§ **EXERCISE DIRECTIONS**
Return every line in the entries below that contains the string "kern", matching case exactly.

§ **EXTRACTED MATERIAL**
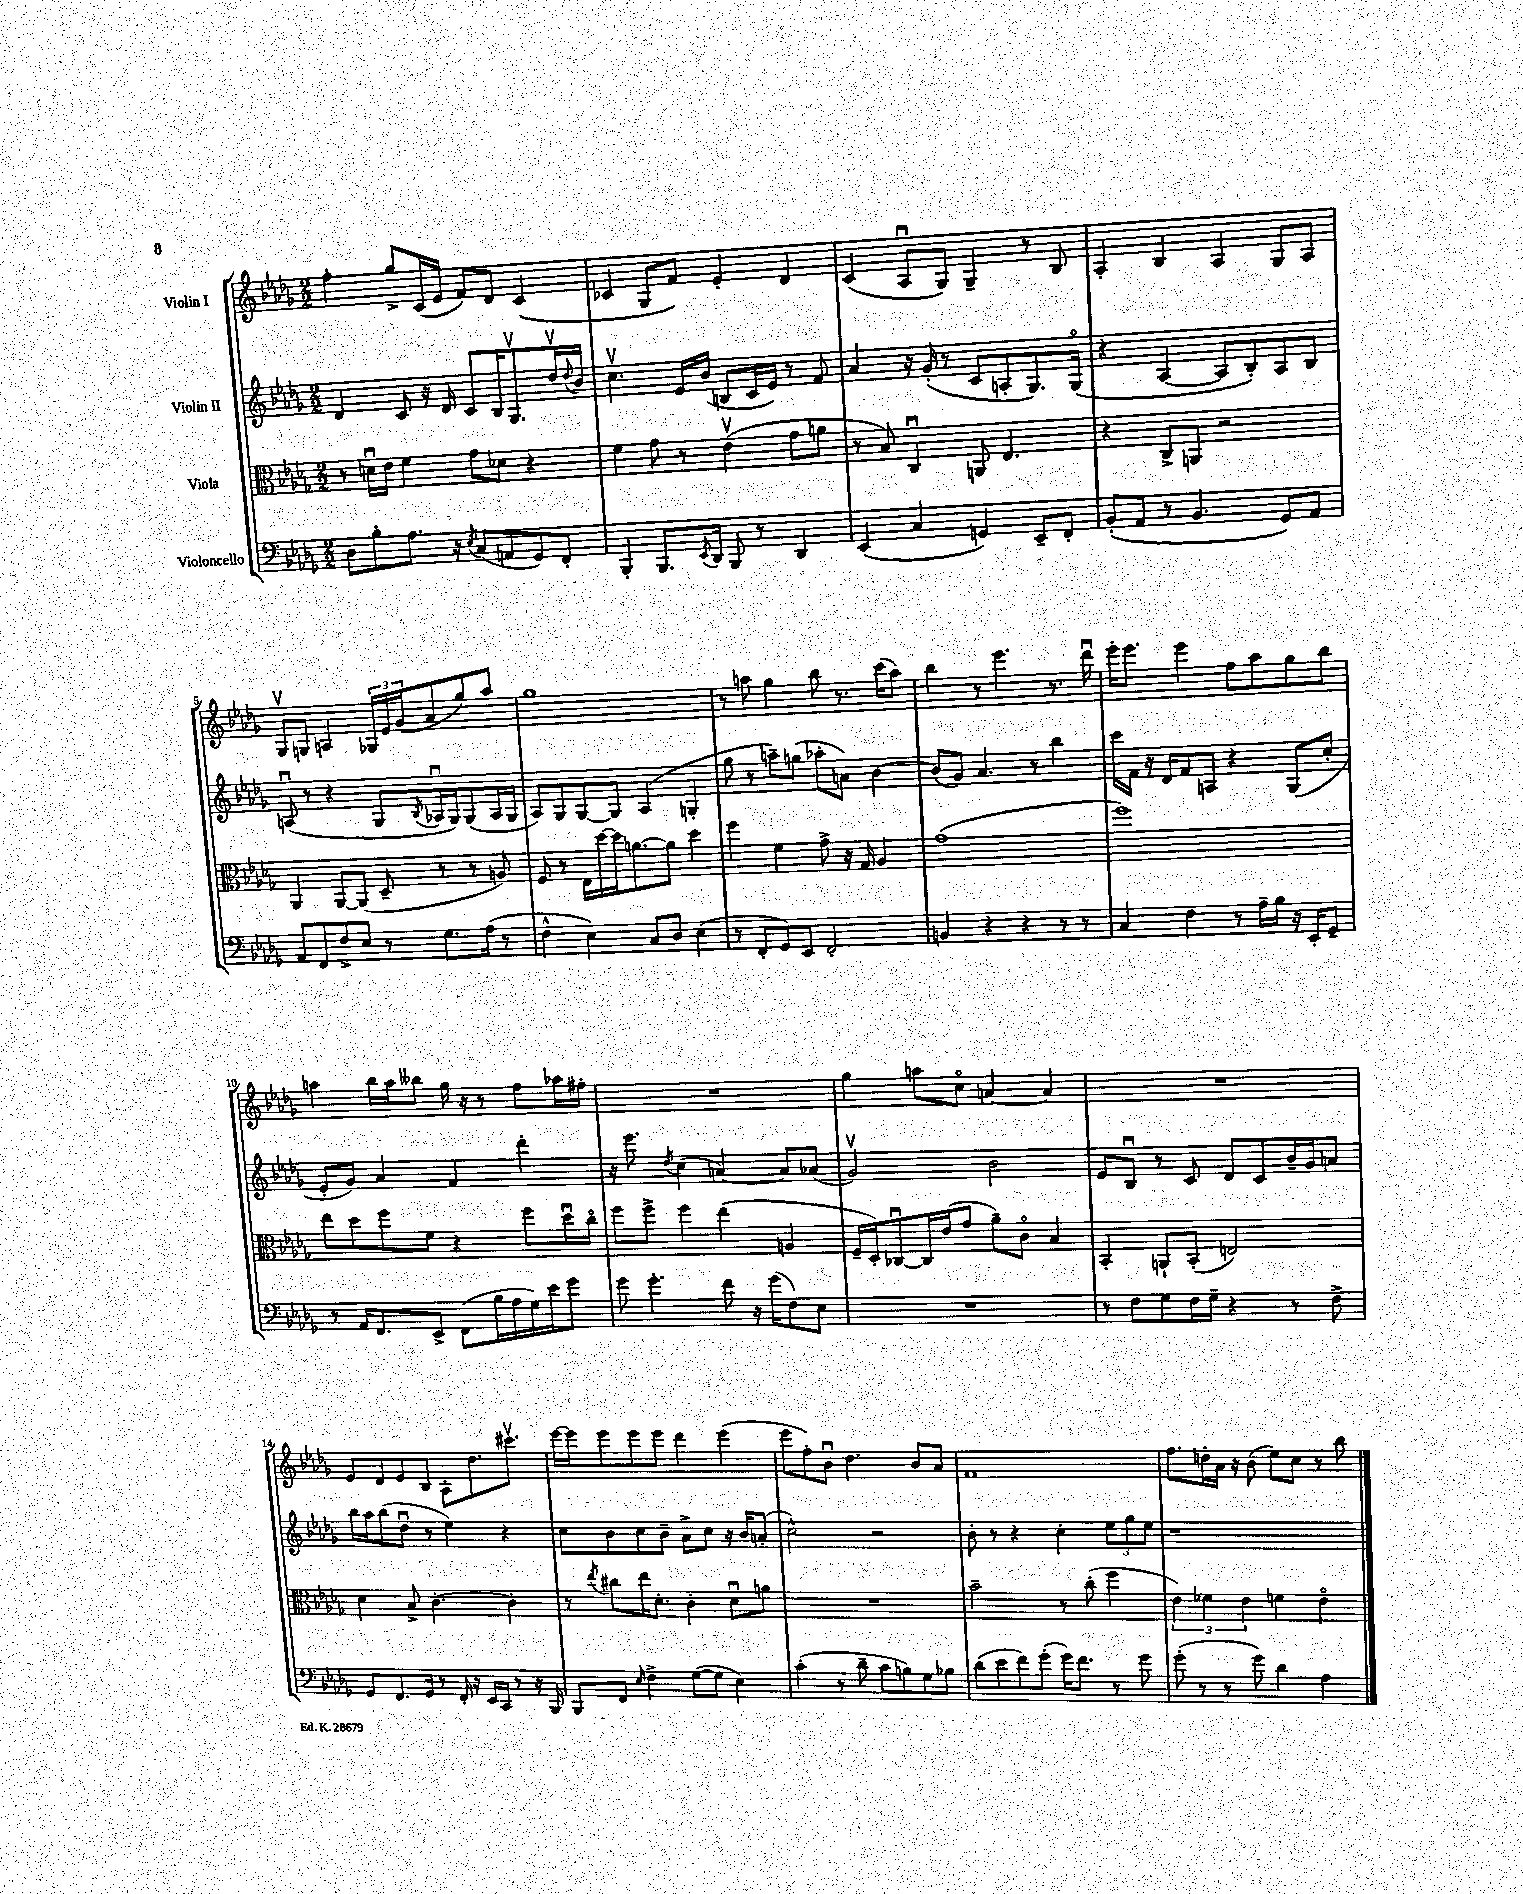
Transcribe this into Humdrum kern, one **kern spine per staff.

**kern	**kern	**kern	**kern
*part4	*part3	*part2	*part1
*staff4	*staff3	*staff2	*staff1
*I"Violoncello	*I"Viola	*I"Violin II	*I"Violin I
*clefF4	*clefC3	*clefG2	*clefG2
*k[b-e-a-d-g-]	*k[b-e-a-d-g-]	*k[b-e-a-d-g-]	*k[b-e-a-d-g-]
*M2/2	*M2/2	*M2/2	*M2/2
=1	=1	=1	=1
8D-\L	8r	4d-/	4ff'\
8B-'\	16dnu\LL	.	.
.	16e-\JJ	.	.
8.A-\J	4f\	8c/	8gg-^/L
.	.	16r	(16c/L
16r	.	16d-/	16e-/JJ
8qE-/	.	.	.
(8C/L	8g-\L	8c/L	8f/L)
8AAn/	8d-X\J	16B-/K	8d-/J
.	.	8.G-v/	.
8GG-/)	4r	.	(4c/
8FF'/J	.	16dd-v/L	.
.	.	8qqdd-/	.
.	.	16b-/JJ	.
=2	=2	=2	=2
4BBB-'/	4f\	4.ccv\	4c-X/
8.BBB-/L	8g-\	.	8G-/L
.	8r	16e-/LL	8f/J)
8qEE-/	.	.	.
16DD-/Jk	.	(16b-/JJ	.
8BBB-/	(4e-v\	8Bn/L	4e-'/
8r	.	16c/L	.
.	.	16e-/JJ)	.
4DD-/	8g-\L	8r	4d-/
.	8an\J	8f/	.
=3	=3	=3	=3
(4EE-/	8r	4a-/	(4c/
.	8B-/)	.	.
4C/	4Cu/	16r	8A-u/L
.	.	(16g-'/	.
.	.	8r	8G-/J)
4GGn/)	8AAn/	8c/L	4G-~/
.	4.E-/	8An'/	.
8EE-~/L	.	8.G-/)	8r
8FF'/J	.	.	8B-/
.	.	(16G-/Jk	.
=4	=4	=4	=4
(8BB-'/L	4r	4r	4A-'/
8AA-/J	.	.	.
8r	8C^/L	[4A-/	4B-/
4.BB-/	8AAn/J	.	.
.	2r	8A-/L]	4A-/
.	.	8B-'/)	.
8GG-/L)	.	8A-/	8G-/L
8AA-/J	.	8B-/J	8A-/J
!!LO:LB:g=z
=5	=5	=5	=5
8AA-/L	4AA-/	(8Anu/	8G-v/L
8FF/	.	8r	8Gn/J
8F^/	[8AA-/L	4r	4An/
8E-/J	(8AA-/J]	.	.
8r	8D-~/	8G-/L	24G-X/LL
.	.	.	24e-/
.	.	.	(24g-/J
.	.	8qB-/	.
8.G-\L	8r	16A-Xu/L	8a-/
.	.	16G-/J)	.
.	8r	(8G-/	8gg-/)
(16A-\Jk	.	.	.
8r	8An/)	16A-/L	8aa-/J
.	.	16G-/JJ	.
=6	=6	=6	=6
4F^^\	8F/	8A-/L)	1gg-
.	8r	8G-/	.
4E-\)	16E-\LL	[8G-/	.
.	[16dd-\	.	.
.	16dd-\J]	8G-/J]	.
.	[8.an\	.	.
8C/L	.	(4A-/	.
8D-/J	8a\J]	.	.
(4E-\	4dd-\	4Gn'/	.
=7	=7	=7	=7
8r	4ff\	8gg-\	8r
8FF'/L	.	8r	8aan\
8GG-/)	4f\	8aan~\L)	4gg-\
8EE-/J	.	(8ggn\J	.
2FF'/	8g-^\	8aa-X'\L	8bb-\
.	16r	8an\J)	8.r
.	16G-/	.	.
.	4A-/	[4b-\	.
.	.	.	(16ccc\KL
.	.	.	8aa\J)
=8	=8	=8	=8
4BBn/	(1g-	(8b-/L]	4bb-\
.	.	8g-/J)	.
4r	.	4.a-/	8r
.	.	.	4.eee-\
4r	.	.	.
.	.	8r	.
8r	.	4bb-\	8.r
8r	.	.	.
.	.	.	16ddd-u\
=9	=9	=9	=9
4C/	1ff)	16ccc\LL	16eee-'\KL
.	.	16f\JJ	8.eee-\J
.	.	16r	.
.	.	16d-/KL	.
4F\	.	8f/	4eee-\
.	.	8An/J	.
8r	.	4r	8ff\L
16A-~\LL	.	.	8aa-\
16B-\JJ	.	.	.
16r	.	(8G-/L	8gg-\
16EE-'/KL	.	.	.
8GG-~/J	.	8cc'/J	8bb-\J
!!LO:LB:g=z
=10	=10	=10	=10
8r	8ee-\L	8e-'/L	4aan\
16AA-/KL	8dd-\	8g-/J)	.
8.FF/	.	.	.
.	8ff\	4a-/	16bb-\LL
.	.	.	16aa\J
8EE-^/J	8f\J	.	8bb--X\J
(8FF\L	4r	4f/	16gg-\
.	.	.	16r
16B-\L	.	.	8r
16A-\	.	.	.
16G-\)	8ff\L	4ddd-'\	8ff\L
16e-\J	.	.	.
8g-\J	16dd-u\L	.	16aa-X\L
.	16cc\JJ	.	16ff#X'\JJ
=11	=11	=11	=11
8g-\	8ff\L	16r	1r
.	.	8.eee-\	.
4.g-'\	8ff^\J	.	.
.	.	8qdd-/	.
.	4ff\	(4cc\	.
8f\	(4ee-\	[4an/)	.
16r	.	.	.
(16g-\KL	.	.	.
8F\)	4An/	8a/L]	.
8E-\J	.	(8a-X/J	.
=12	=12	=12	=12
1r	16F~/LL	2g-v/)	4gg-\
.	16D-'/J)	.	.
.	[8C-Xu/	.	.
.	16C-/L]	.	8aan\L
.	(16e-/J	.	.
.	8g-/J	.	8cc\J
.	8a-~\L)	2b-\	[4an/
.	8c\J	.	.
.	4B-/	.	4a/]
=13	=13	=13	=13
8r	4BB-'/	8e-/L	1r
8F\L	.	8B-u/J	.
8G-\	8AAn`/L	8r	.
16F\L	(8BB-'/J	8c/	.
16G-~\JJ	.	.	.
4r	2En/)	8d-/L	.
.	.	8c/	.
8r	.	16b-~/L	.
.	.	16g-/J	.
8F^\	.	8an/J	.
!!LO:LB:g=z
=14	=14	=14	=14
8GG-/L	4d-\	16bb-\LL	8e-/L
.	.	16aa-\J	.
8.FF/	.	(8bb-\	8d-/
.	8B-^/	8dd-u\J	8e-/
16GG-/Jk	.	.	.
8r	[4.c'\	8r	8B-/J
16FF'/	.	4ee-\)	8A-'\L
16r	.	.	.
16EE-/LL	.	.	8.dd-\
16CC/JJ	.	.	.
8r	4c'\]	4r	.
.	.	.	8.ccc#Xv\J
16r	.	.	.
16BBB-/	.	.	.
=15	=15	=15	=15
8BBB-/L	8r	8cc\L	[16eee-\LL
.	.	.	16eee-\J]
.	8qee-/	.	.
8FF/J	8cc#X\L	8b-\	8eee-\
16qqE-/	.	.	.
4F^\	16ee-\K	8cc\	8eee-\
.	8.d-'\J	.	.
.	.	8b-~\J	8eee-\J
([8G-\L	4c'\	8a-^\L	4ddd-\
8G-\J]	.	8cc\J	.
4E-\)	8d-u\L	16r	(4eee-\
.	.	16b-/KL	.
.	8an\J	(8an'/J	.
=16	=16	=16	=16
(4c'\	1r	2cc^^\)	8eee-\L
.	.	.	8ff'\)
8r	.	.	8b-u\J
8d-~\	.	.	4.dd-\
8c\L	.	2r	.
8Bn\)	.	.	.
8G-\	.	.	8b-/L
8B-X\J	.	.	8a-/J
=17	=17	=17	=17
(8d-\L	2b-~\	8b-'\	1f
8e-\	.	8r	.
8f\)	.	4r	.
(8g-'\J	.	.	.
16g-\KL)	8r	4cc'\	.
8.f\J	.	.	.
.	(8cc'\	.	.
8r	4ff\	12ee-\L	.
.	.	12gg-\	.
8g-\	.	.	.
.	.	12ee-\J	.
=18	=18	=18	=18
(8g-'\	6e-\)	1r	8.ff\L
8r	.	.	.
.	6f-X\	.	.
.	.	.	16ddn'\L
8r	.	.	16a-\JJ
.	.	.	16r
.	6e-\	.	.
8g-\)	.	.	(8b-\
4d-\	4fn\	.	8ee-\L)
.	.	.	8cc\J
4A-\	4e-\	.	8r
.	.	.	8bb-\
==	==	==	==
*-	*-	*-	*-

§ **RESULT**
Transcribe this into Humdrum kern, one **kern spine per staff.
**kern	**kern	**kern	**kern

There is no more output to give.